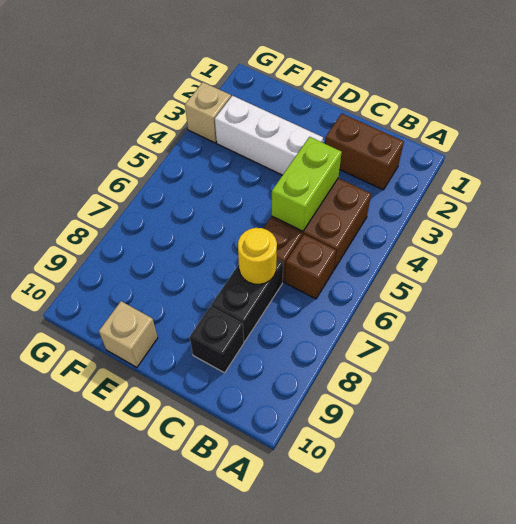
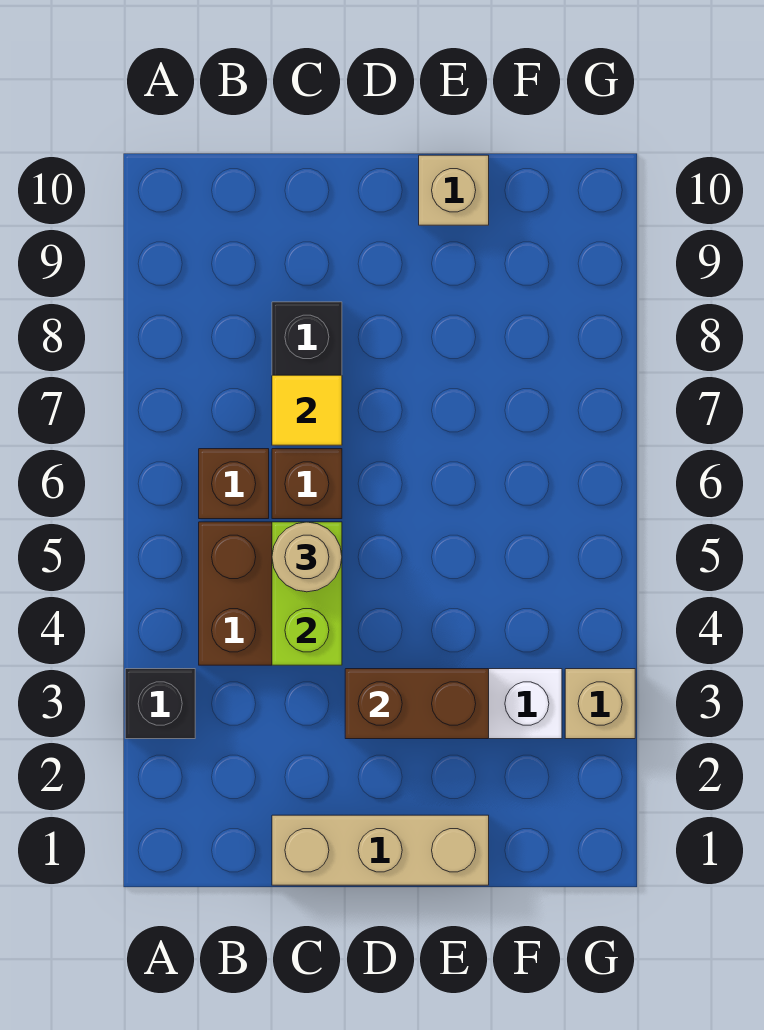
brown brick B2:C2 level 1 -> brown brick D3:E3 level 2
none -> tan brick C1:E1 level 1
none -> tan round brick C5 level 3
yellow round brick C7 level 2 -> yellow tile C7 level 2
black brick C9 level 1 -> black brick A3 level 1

--------------------------------

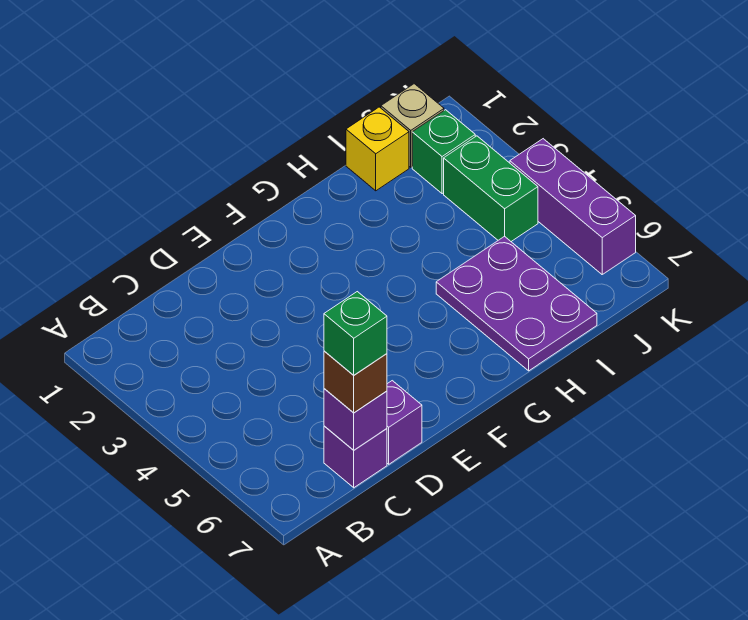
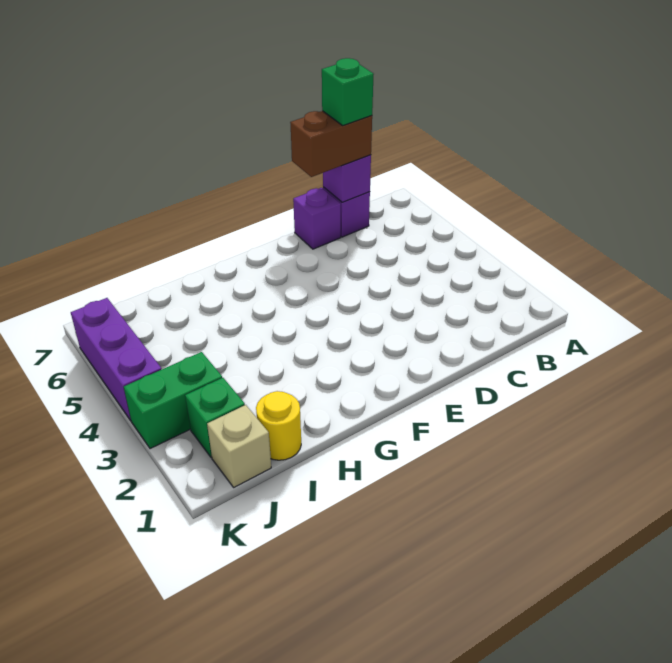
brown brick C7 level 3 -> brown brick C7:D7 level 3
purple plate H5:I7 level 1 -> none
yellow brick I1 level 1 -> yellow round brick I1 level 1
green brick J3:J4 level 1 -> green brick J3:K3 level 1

--------------------------------

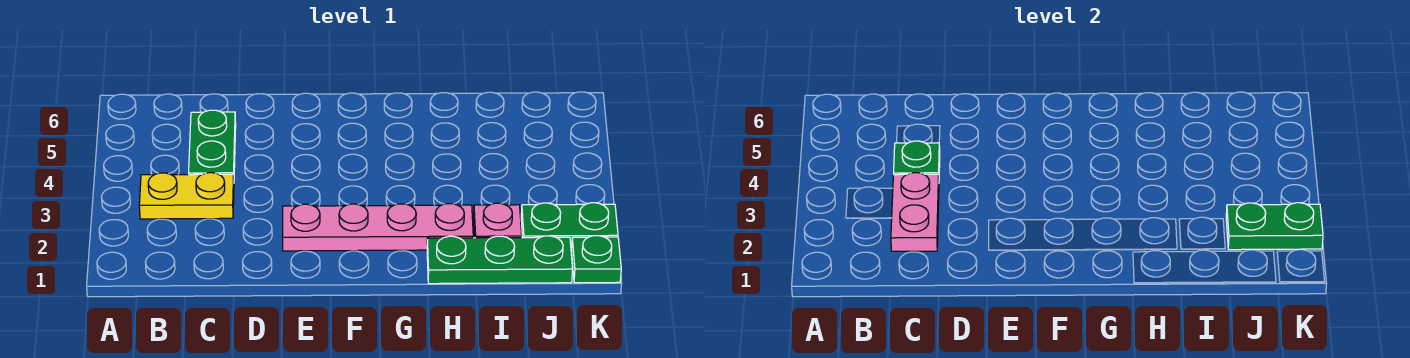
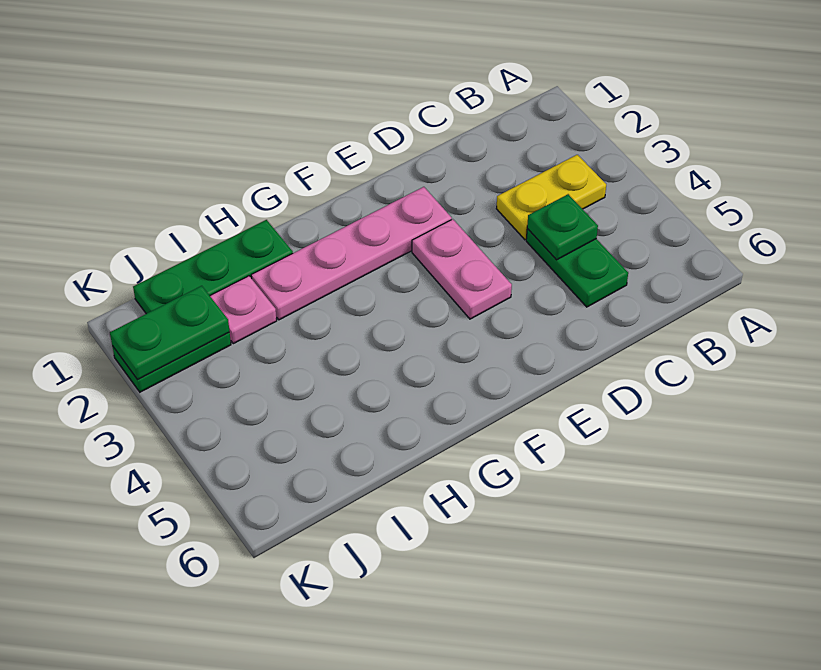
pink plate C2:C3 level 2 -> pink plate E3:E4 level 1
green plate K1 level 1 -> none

--------------------------------

Aim of the task: All lines in the listing above between the line with "brown brick B2:C2" and the line with "black brick C9", inclusive, should be set down exactly, and no line outside that range.

Solution for this task:
brown brick B2:C2 level 1 -> brown brick D3:E3 level 2
none -> tan brick C1:E1 level 1
none -> tan round brick C5 level 3
yellow round brick C7 level 2 -> yellow tile C7 level 2
black brick C9 level 1 -> black brick A3 level 1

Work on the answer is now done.